_What to work on_. Output the data as a JSON list of strings, one string per line with blank lines omitted, beginning with the line that contains "Nicolás Stefanelli [92, 172]" and continuing through the last line of the data.

_Provided records_.
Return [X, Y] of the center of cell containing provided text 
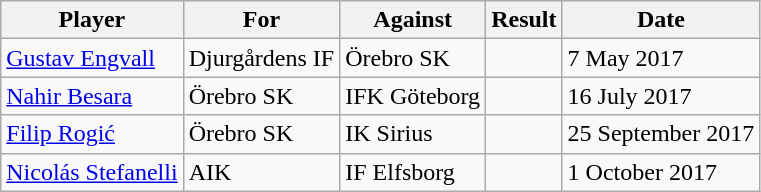
Nicolás Stefanelli [92, 172]
AIK [262, 172]
Against [413, 20]
Player [92, 20]
Date [661, 20]
16 July 2017 [661, 96]
For [262, 20]
Gustav Engvall [92, 58]
7 May 2017 [661, 58]
Filip Rogić [92, 134]
IFK Göteborg [413, 96]
1 October 2017 [661, 172]
25 September 2017 [661, 134]
Nahir Besara [92, 96]
IK Sirius [413, 134]
IF Elfsborg [413, 172]
Result [524, 20]
Djurgårdens IF [262, 58]
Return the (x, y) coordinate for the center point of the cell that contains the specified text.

_Full answer_.
[
  "Nicolás Stefanelli [92, 172]",
  "AIK [262, 172]",
  "Against [413, 20]",
  "Player [92, 20]",
  "Date [661, 20]",
  "16 July 2017 [661, 96]",
  "For [262, 20]",
  "Gustav Engvall [92, 58]",
  "7 May 2017 [661, 58]",
  "Filip Rogić [92, 134]",
  "IFK Göteborg [413, 96]",
  "1 October 2017 [661, 172]",
  "25 September 2017 [661, 134]",
  "Nahir Besara [92, 96]",
  "IK Sirius [413, 134]",
  "IF Elfsborg [413, 172]",
  "Result [524, 20]",
  "Djurgårdens IF [262, 58]",
  "Return the (x, y) coordinate for the center point of the cell that contains the specified text."
]